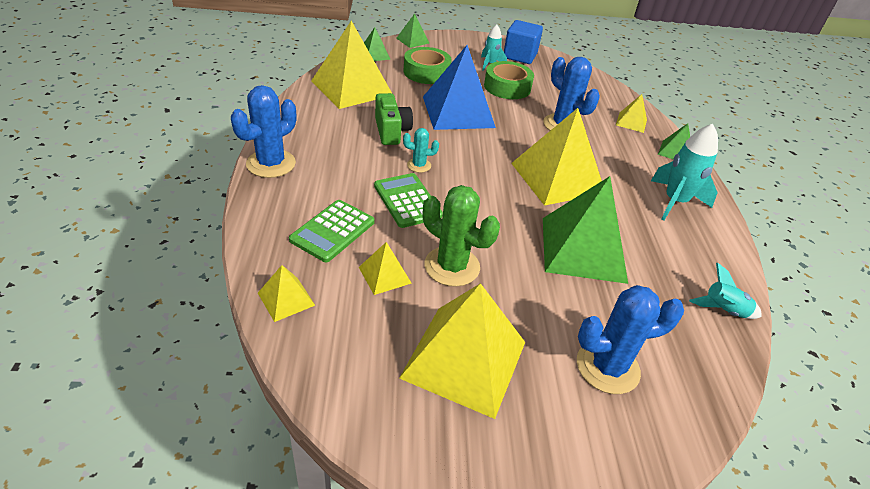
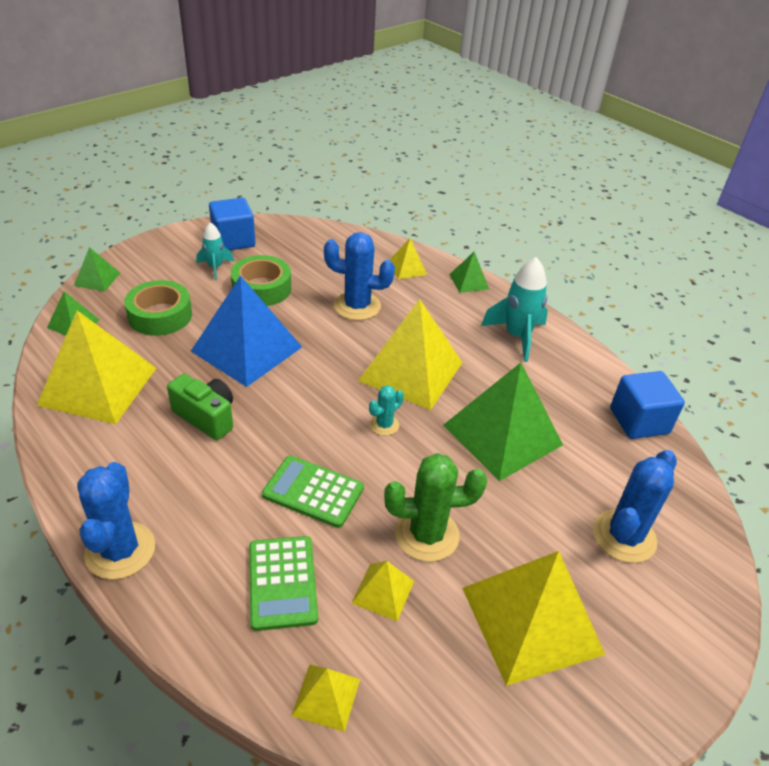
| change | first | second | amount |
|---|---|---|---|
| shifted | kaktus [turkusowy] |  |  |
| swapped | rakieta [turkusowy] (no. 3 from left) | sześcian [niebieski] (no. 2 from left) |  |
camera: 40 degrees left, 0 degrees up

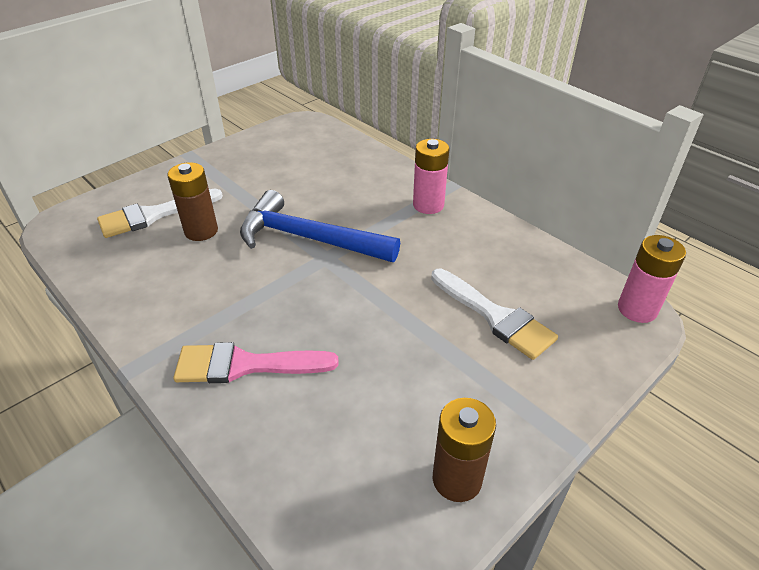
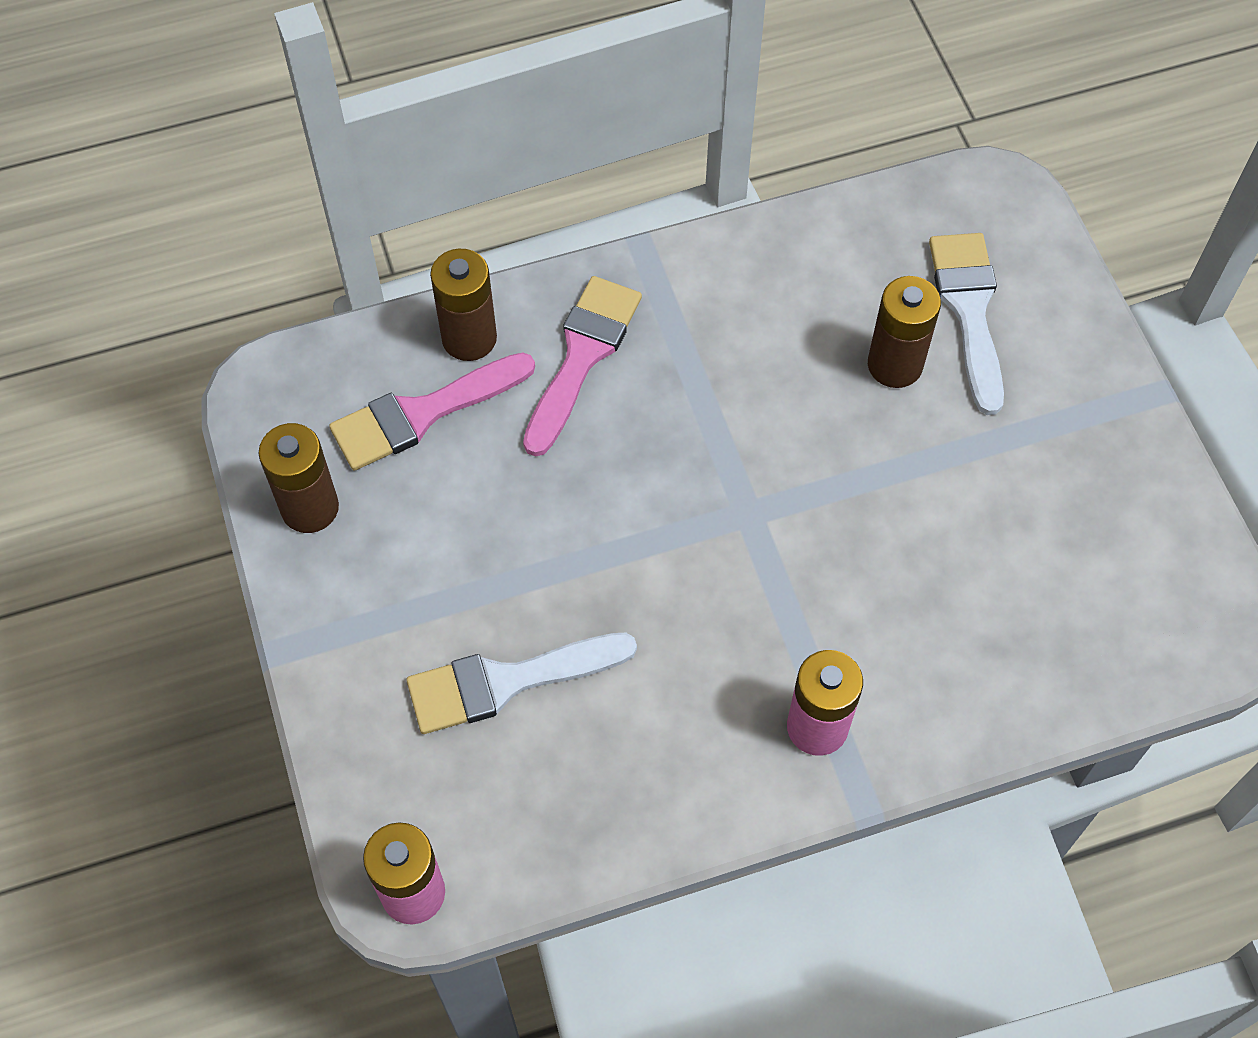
| change | first | second | amount |
|---|---|---|---|
| new |  | pędzel [różowy] (no. 1 from left) |  |
| new |  | bateria [brązowy] (no. 2 from left) |  |
| gone | młotek [niebieski] |  |  |
camera: 115 degrees right, 20 degrees up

━━━━━━━━━━━━━━━━━━━━

## [EXERCISE OBJECTIVE]
Your answer must be an exact repeat of the records above, with no pictures in it.

## [ANSWER FOR THIS EXERCISE]
| change | first | second | amount |
|---|---|---|---|
| shifted | kaktus [turkusowy] |  |  |
| swapped | rakieta [turkusowy] (no. 3 from left) | sześcian [niebieski] (no. 2 from left) |  |
camera: 40 degrees left, 0 degrees up

| change | first | second | amount |
|---|---|---|---|
| new |  | pędzel [różowy] (no. 1 from left) |  |
| new |  | bateria [brązowy] (no. 2 from left) |  |
| gone | młotek [niebieski] |  |  |
camera: 115 degrees right, 20 degrees up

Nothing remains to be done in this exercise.